* **Work to be completed**
Would you repeat word for word the lines of the listing that follows, from the one with "U204: XNOR CD4077" up to and including the one with "U203: NOR 74LS02", and leave out the images?

* **The data**
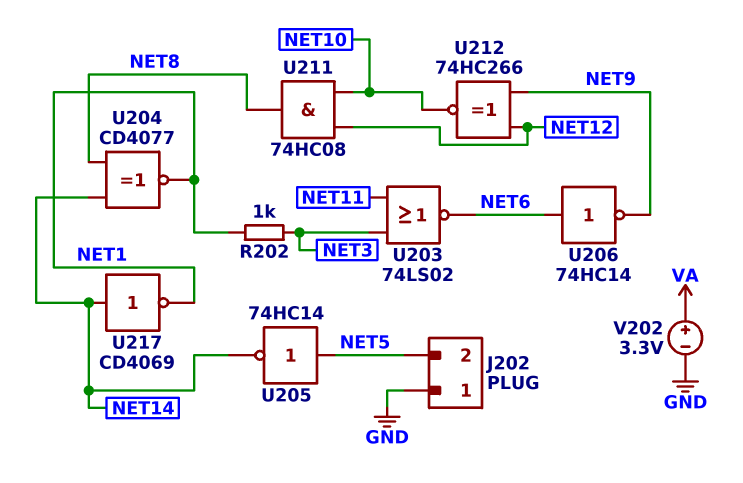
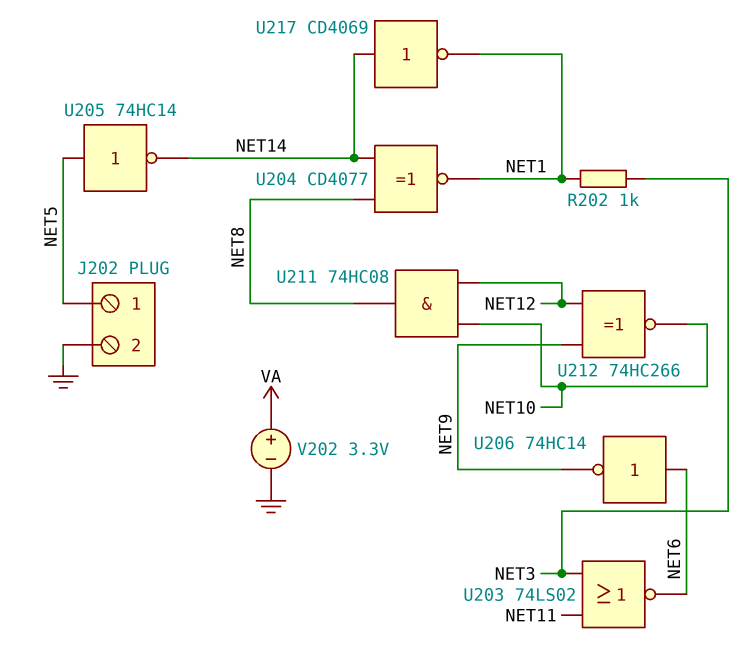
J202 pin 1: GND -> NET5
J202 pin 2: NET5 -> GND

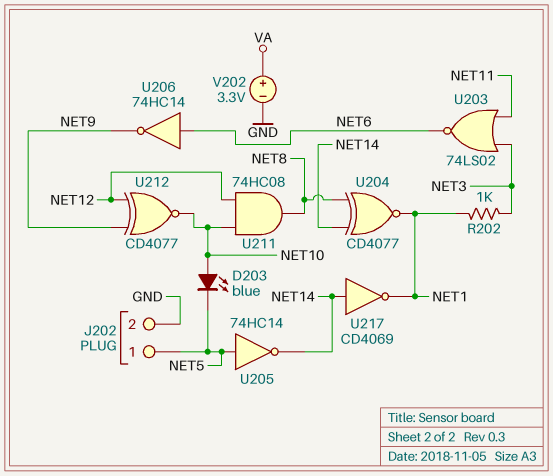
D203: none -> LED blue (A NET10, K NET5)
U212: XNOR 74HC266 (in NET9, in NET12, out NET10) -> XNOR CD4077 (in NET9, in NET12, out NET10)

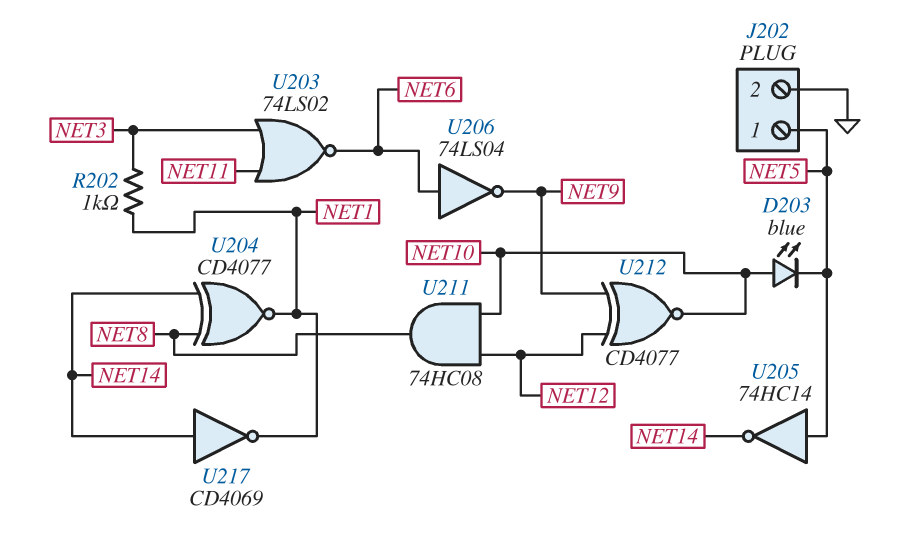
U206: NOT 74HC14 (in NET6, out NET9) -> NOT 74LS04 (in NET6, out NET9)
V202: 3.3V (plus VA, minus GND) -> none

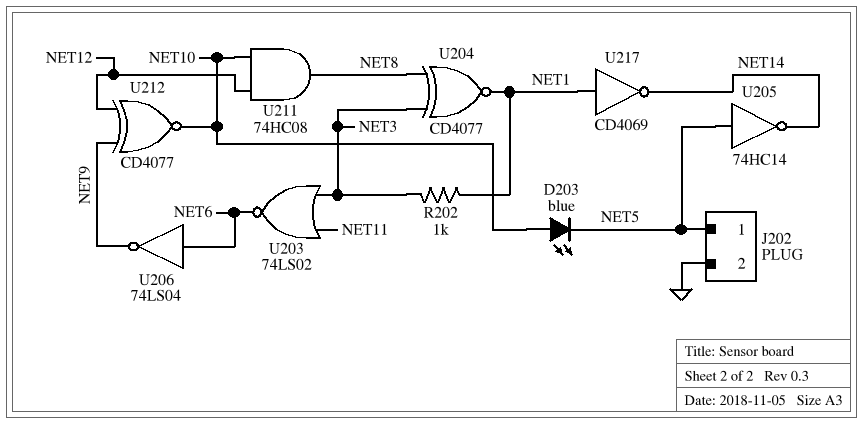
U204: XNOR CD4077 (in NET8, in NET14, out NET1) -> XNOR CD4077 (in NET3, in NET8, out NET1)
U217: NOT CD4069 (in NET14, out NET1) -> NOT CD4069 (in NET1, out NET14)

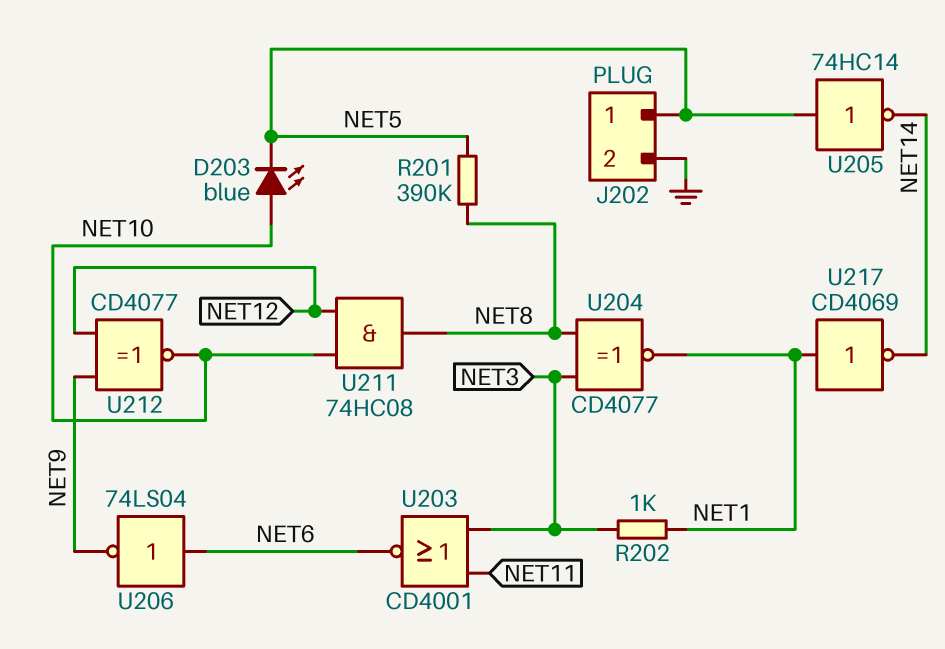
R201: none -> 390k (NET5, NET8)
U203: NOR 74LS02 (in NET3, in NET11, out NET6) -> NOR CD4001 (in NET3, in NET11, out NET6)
--
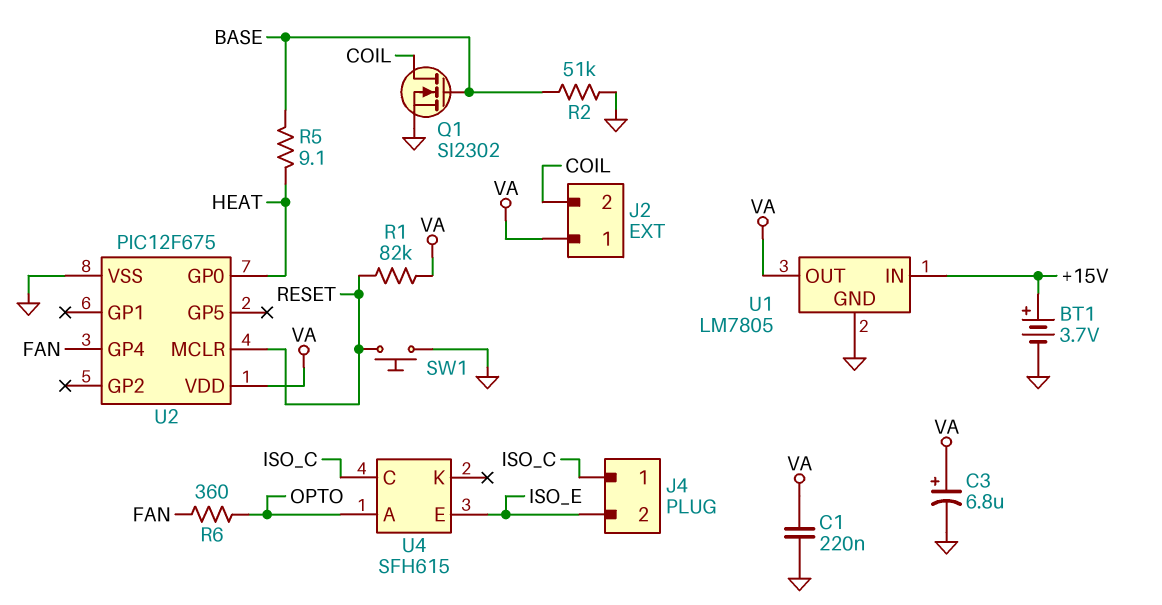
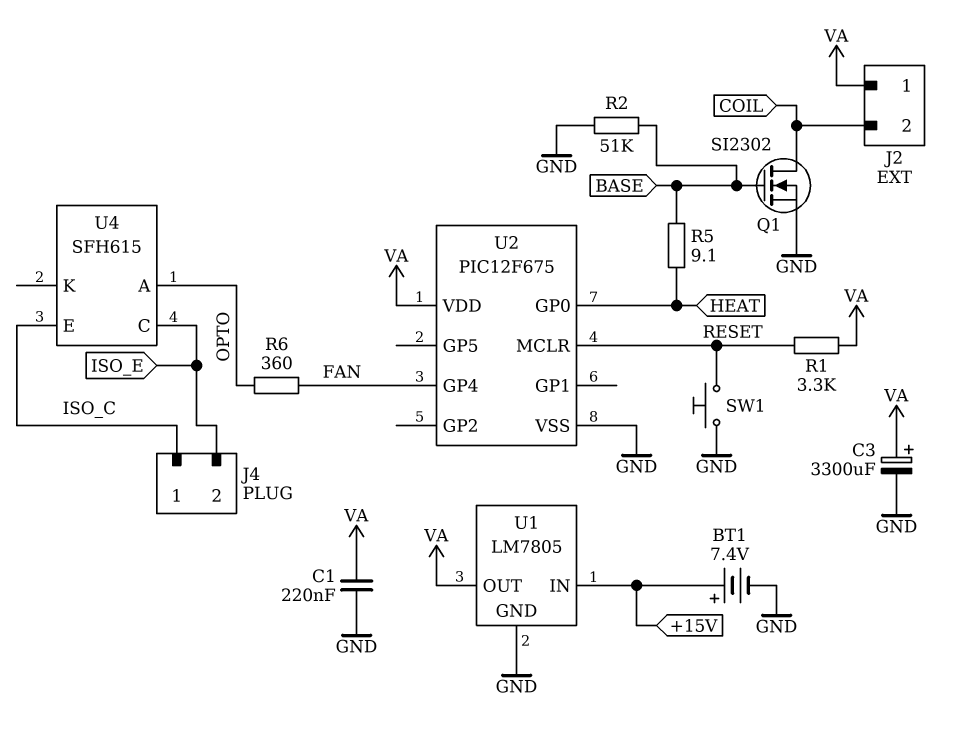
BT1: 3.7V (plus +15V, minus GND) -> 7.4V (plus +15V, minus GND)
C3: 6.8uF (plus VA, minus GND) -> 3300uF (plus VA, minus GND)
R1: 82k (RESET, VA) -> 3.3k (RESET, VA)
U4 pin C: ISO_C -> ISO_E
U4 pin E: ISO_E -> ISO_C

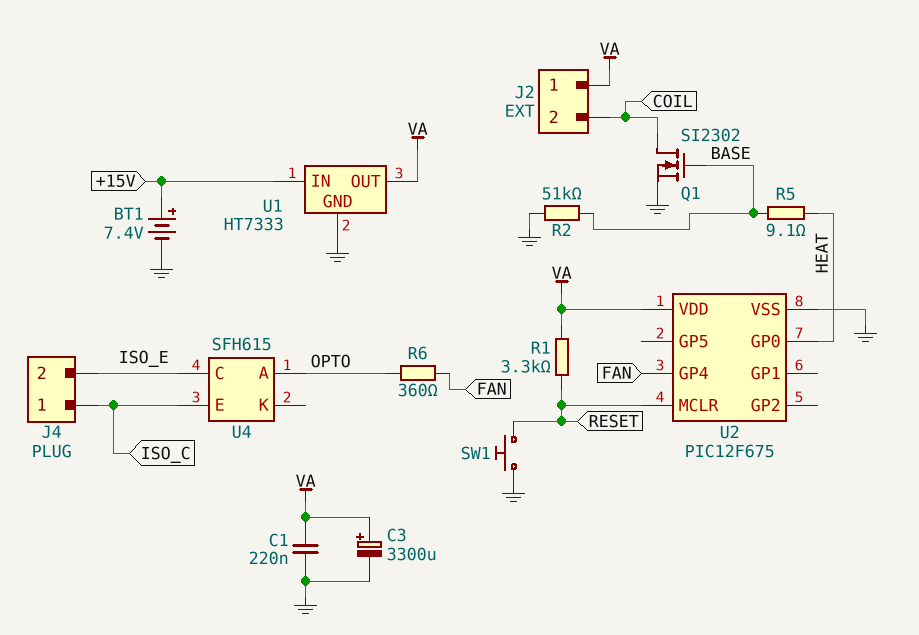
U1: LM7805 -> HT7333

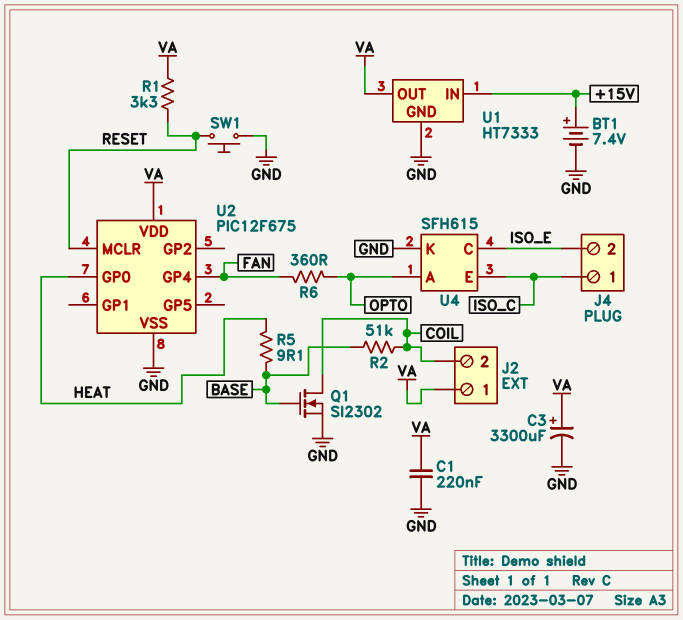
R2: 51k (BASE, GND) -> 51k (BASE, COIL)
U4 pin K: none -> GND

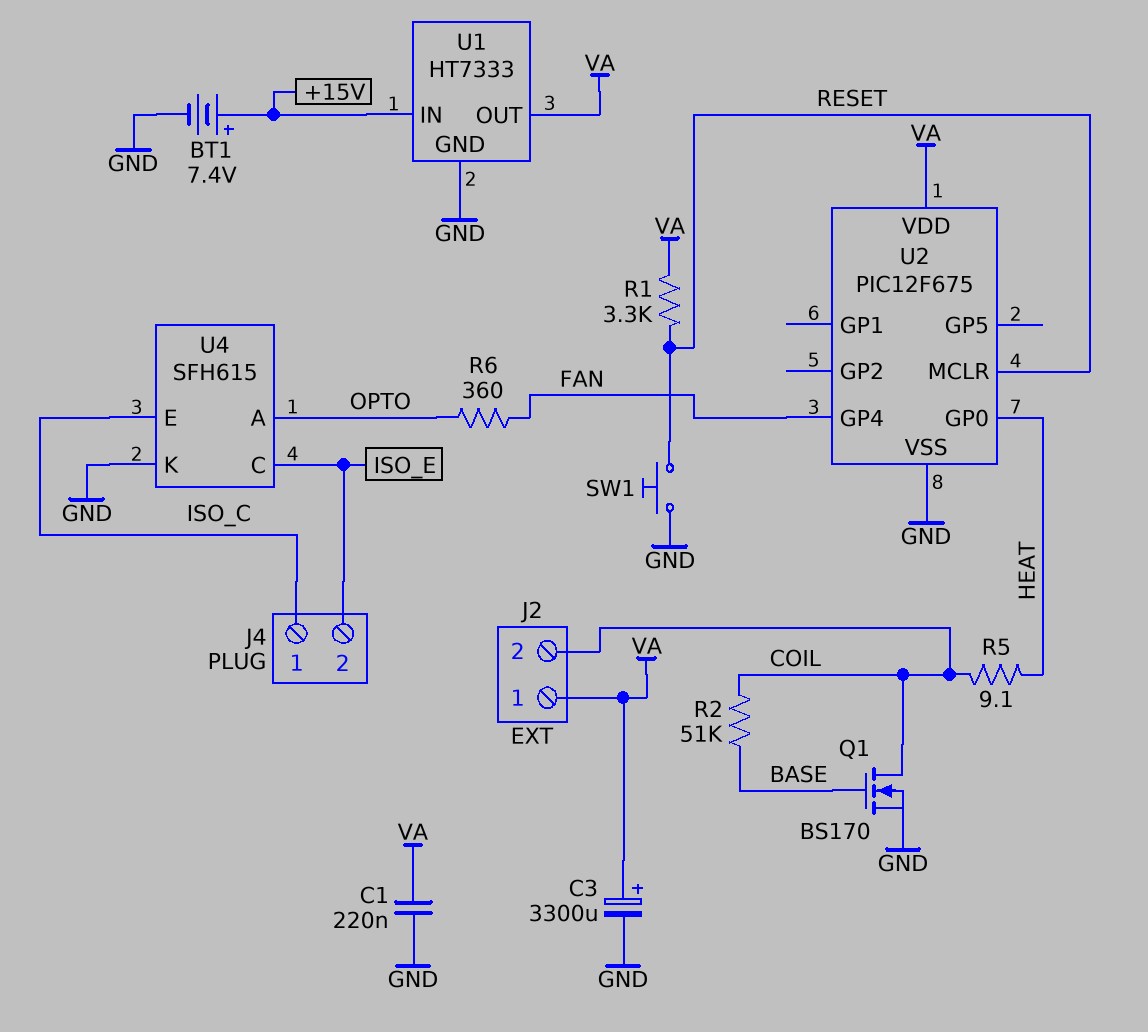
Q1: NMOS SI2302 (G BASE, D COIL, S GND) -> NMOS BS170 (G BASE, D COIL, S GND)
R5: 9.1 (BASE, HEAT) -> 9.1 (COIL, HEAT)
* * *
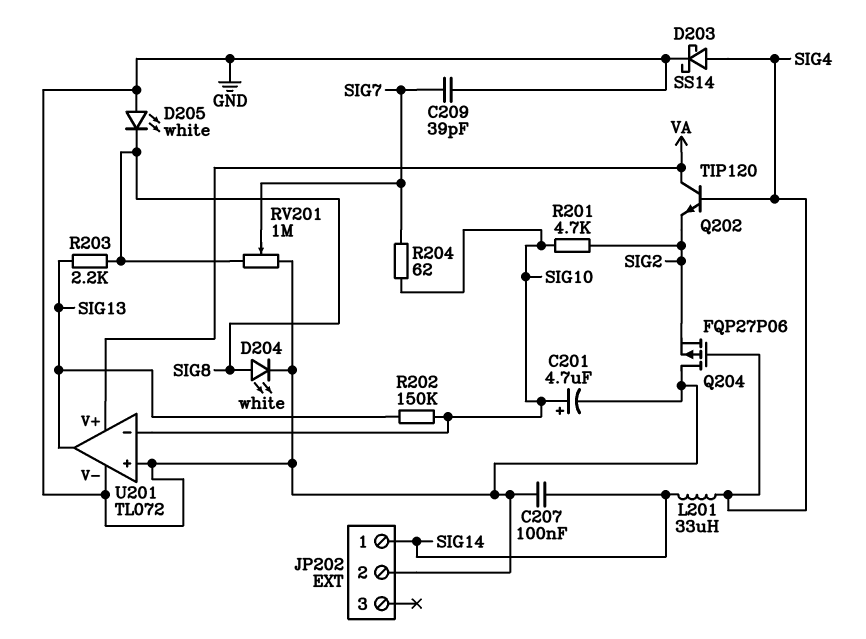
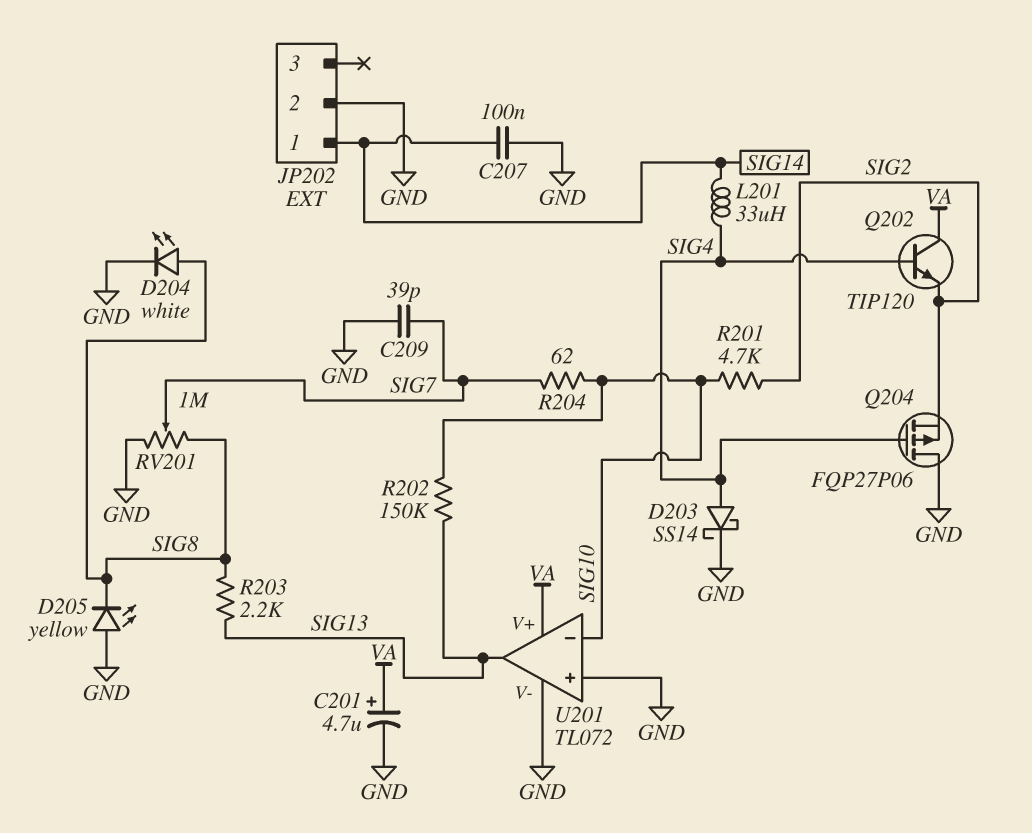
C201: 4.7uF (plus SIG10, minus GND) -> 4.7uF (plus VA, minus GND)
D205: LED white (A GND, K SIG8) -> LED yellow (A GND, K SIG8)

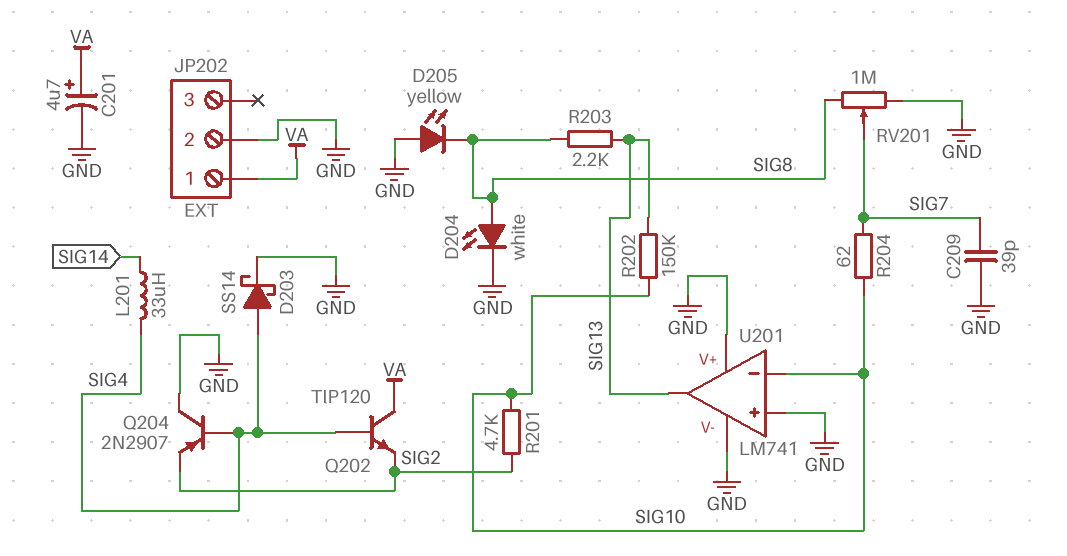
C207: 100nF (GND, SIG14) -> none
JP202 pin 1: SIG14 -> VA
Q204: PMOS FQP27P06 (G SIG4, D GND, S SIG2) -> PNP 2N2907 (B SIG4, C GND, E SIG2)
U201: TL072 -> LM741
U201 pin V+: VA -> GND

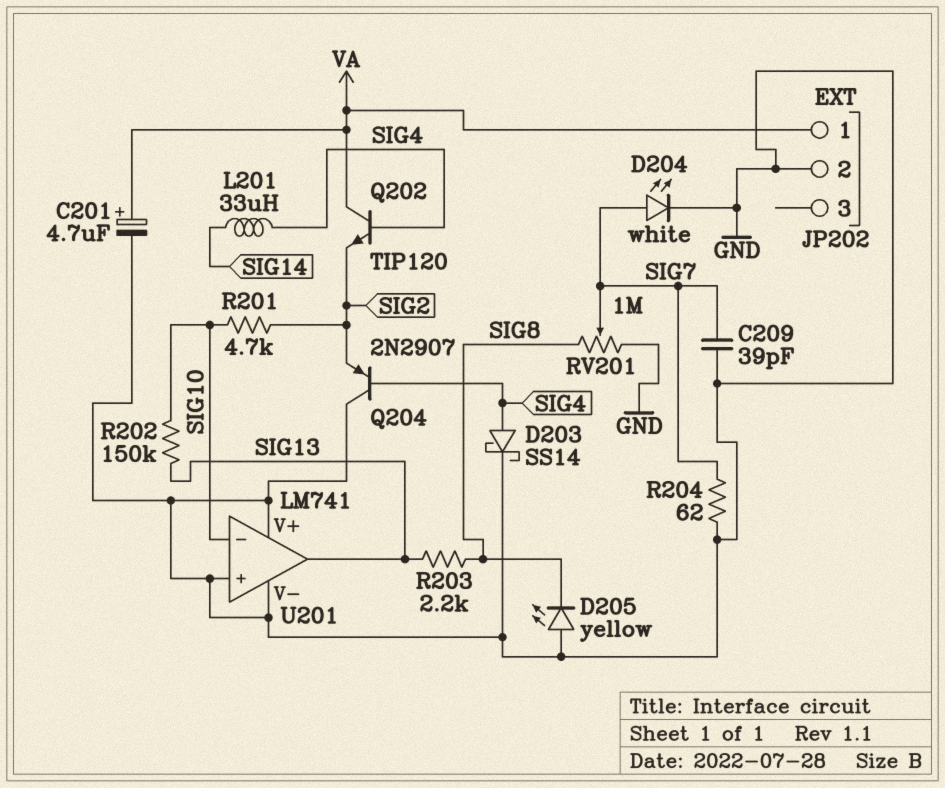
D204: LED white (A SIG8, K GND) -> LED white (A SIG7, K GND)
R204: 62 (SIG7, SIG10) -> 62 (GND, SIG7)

* **Answer**
U204: XNOR CD4077 (in NET8, in NET14, out NET1) -> XNOR CD4077 (in NET3, in NET8, out NET1)
U217: NOT CD4069 (in NET14, out NET1) -> NOT CD4069 (in NET1, out NET14)

R201: none -> 390k (NET5, NET8)
U203: NOR 74LS02 (in NET3, in NET11, out NET6) -> NOR CD4001 (in NET3, in NET11, out NET6)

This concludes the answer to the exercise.